Dataset records:
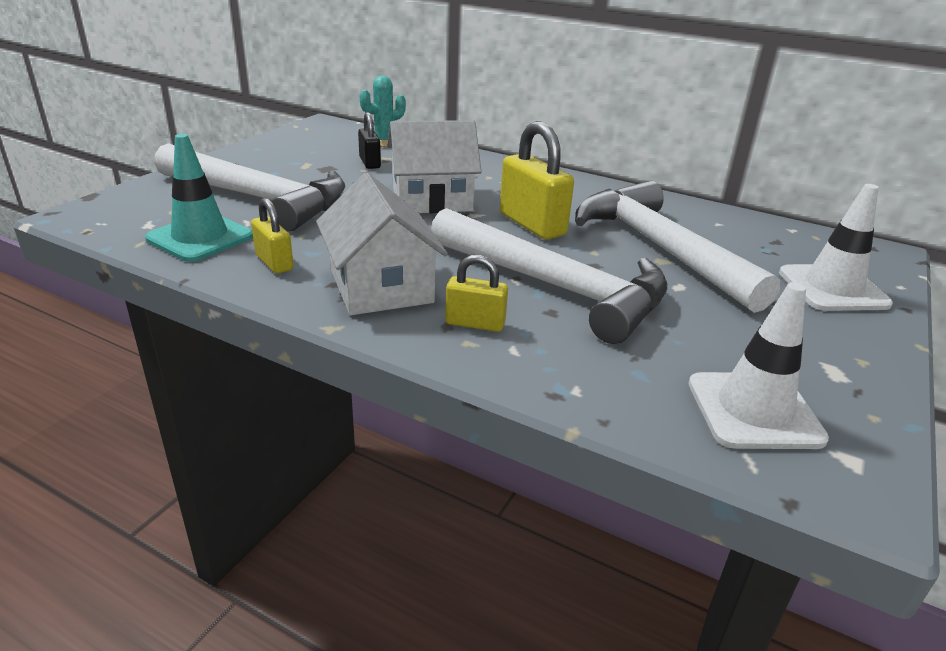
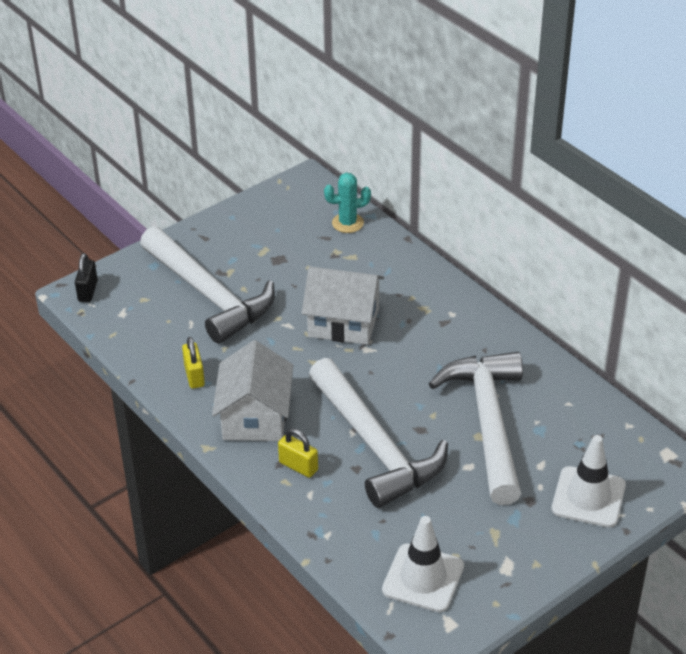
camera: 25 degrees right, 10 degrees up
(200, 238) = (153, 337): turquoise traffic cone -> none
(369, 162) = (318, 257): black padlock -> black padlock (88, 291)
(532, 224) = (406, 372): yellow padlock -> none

==

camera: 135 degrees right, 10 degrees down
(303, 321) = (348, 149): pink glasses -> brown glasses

Task to complete: Begin at the line that has "camera: 25 degrees right, 10 degrees up" in the entries above; stop after the line that has "(532, 224) = (406, 372): yellow". Transcribe exactly those lines and no others.

Task answer:
camera: 25 degrees right, 10 degrees up
(200, 238) = (153, 337): turquoise traffic cone -> none
(369, 162) = (318, 257): black padlock -> black padlock (88, 291)
(532, 224) = (406, 372): yellow padlock -> none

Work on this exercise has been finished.